[[ Information supplied, beginning ]]
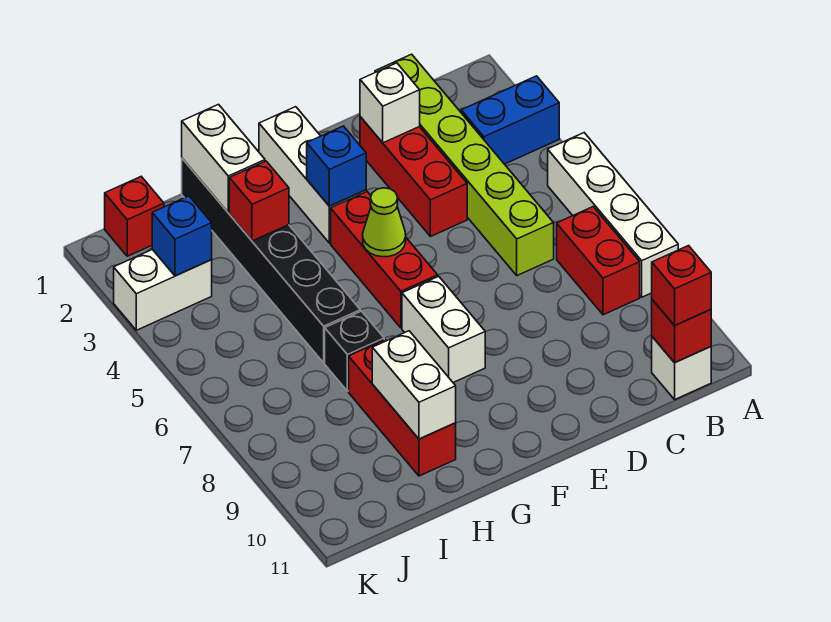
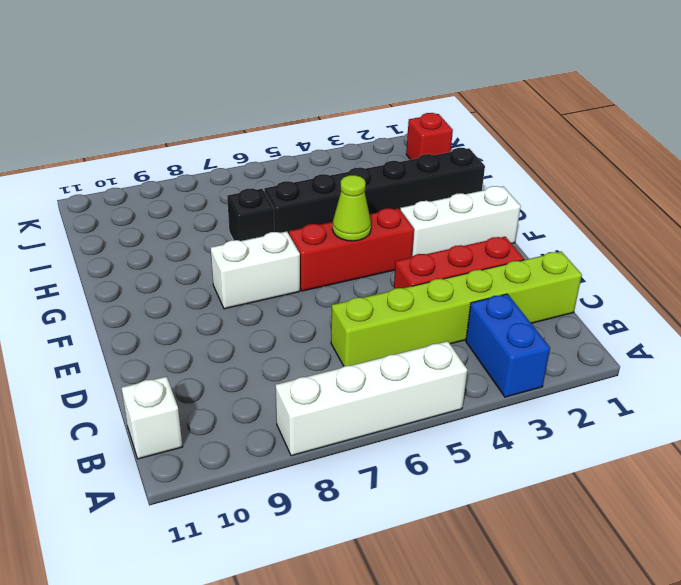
none -> red brick B7:B8 level 1
none -> red brick H8:H10 level 1
none -> white brick J3:K3 level 1

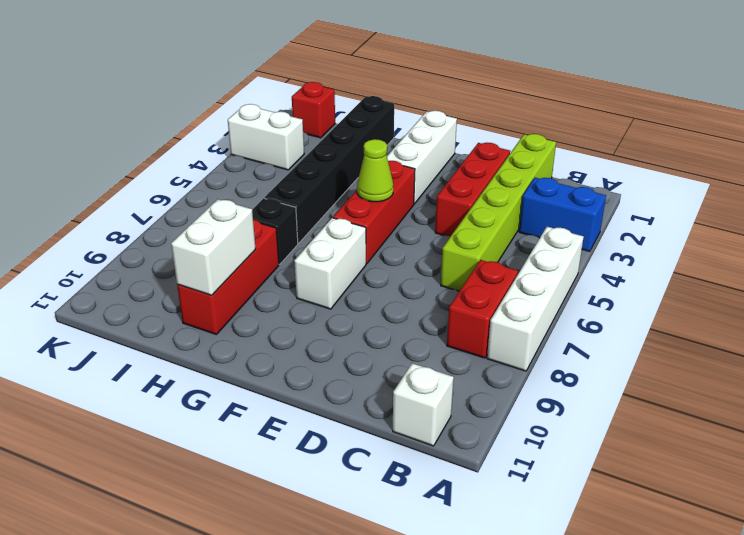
none -> red brick B11 level 2
none -> white brick D2 level 2
none -> blue brick F3 level 2

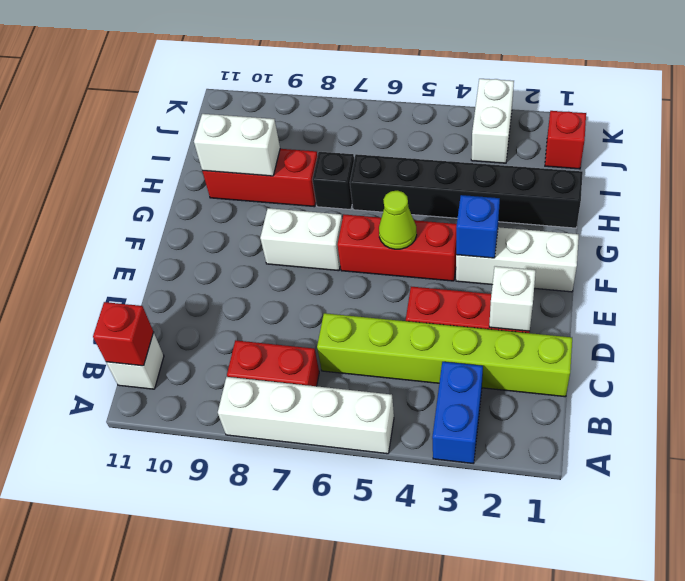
none -> white brick H1:H2 level 2
none -> red brick H3 level 2
none -> blue brick J3 level 2

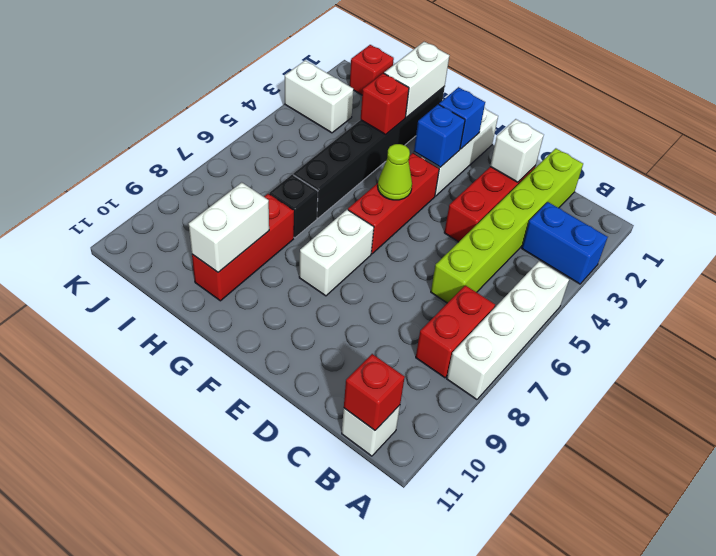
blue brick F2 level 2 -> blue brick J3 level 2
none -> red brick B11 level 3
[[ Information supplied, end ]]
Print each record exactly as it stands, leaving the images out.

none -> red brick B7:B8 level 1
none -> red brick H8:H10 level 1
none -> white brick J3:K3 level 1

none -> red brick B11 level 2
none -> white brick D2 level 2
none -> blue brick F3 level 2

none -> white brick H1:H2 level 2
none -> red brick H3 level 2
none -> blue brick J3 level 2

blue brick F2 level 2 -> blue brick J3 level 2
none -> red brick B11 level 3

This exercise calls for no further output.